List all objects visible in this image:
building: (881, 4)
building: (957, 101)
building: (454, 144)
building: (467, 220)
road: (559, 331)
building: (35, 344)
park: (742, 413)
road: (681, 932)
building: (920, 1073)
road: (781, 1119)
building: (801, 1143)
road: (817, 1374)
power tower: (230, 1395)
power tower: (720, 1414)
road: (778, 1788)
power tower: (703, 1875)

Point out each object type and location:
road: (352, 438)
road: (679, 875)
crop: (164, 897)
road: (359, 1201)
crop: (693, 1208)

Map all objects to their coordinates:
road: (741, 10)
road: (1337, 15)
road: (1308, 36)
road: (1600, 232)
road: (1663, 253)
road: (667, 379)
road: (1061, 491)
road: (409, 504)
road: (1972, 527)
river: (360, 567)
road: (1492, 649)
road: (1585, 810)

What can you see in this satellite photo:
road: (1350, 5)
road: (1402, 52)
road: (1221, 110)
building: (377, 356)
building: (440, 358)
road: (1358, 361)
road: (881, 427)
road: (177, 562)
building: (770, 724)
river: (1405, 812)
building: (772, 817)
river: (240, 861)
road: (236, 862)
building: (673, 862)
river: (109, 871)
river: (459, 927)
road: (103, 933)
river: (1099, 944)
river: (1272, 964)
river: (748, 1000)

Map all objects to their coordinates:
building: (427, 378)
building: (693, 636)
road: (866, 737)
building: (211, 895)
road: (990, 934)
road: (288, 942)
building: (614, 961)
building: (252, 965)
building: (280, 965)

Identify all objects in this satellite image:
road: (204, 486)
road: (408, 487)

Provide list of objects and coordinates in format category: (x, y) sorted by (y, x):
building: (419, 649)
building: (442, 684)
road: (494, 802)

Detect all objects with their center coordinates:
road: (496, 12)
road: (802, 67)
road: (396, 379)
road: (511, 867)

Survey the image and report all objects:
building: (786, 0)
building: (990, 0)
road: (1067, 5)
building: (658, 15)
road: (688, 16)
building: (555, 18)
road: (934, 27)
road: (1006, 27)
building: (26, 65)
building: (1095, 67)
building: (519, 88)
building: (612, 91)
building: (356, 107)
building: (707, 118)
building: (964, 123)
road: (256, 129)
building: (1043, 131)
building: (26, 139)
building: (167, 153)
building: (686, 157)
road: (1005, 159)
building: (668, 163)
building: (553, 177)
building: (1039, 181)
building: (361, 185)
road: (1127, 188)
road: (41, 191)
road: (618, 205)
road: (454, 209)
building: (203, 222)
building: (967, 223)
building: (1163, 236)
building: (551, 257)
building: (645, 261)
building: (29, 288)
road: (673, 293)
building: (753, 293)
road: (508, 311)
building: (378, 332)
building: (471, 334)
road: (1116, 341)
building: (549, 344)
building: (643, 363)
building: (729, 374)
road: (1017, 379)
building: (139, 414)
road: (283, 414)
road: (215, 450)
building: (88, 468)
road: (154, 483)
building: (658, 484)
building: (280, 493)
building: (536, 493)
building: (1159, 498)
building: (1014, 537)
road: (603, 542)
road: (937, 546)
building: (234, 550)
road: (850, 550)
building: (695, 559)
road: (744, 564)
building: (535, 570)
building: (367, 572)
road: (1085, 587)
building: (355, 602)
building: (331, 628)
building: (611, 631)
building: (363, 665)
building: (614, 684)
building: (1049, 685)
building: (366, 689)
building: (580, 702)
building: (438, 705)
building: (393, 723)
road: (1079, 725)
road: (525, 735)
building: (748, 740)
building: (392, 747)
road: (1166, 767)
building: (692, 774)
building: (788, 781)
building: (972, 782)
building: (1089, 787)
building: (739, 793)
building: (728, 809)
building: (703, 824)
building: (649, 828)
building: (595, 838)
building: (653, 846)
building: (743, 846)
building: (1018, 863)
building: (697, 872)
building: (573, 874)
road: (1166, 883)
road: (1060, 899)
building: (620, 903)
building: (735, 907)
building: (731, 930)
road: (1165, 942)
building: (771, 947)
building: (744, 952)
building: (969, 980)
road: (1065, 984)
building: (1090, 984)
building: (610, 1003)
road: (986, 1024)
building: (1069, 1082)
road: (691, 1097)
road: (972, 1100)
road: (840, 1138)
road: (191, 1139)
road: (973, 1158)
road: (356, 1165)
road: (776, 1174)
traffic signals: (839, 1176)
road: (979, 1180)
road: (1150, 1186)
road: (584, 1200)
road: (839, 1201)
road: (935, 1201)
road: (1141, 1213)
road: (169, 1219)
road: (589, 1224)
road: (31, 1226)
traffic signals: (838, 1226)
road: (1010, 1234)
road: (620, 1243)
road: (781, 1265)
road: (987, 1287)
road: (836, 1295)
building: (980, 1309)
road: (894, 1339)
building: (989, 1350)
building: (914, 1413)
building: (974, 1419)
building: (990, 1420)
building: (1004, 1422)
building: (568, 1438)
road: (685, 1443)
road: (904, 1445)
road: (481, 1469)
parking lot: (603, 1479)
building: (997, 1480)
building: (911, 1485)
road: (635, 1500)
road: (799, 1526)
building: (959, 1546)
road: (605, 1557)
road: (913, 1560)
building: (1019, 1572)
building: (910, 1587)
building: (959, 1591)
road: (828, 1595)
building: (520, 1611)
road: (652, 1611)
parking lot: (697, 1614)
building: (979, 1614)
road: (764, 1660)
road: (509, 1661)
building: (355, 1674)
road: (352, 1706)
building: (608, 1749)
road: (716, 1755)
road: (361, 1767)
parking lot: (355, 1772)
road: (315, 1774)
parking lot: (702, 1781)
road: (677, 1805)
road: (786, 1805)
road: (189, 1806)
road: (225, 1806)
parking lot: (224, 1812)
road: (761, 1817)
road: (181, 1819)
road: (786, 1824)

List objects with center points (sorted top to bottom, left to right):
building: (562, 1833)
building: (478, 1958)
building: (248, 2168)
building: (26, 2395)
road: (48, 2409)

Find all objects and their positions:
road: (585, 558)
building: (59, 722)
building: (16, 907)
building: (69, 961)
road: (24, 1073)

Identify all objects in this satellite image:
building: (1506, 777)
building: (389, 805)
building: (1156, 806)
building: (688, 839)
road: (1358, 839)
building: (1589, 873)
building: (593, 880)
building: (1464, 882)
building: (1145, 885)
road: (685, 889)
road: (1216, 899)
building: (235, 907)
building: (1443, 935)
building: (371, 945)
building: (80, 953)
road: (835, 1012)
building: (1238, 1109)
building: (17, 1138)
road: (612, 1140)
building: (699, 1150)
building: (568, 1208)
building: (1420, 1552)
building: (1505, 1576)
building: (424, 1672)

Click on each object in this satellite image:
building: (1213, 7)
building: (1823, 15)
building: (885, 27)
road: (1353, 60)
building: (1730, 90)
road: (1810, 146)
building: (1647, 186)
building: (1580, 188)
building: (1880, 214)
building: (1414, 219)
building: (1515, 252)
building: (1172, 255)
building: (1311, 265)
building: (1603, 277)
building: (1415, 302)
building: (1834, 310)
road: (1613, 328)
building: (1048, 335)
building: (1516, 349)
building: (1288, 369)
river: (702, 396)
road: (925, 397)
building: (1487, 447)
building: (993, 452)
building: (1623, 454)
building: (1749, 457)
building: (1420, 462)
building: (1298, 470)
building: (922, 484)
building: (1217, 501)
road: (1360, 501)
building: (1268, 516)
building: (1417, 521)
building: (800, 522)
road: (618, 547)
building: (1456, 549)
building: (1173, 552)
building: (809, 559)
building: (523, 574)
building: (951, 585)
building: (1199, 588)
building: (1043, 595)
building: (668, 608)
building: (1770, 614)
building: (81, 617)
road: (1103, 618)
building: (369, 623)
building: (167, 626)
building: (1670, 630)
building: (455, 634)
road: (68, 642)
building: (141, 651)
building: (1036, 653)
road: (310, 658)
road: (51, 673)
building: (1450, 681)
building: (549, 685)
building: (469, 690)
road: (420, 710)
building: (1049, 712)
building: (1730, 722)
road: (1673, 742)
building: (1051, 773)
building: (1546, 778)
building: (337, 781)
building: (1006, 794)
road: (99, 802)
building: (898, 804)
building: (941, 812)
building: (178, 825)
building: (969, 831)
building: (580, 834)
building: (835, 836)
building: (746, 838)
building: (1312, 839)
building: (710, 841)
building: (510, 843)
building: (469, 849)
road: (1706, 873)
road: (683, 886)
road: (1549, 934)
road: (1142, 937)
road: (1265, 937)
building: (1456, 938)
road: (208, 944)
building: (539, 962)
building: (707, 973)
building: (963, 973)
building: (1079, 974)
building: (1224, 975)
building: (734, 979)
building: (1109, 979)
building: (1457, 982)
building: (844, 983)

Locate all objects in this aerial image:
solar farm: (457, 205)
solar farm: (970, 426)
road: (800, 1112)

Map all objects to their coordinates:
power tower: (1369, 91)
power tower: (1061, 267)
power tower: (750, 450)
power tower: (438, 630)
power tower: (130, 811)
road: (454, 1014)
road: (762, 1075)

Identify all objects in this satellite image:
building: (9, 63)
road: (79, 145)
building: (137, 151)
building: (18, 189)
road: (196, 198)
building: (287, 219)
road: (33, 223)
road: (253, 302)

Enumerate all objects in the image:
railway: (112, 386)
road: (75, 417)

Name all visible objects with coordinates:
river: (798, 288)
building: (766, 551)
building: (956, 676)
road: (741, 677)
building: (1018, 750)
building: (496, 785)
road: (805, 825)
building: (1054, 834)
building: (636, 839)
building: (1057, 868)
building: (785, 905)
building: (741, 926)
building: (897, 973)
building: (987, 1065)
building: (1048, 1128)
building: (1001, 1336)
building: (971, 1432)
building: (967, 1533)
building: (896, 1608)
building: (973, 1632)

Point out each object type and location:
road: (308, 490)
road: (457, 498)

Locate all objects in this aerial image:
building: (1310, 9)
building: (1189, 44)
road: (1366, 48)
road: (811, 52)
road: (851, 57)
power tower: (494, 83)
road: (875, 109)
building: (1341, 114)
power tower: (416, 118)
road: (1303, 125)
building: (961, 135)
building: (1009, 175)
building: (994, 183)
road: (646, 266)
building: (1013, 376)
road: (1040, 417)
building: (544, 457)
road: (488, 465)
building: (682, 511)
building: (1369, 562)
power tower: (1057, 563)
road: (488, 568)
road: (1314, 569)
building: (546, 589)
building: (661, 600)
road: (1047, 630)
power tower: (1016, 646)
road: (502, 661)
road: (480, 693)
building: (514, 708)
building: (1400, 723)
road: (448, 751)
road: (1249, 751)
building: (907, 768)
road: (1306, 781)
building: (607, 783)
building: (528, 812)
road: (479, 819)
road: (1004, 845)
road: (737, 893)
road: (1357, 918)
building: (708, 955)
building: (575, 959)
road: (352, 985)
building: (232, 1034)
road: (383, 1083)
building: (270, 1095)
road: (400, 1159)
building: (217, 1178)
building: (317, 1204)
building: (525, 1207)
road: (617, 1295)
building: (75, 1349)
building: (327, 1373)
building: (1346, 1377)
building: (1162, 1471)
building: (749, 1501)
· · · · ·
**How to complete this task**
Tally the lines of the listing that include "tower". Nothing but the resulting number should be returned.

**Result**
12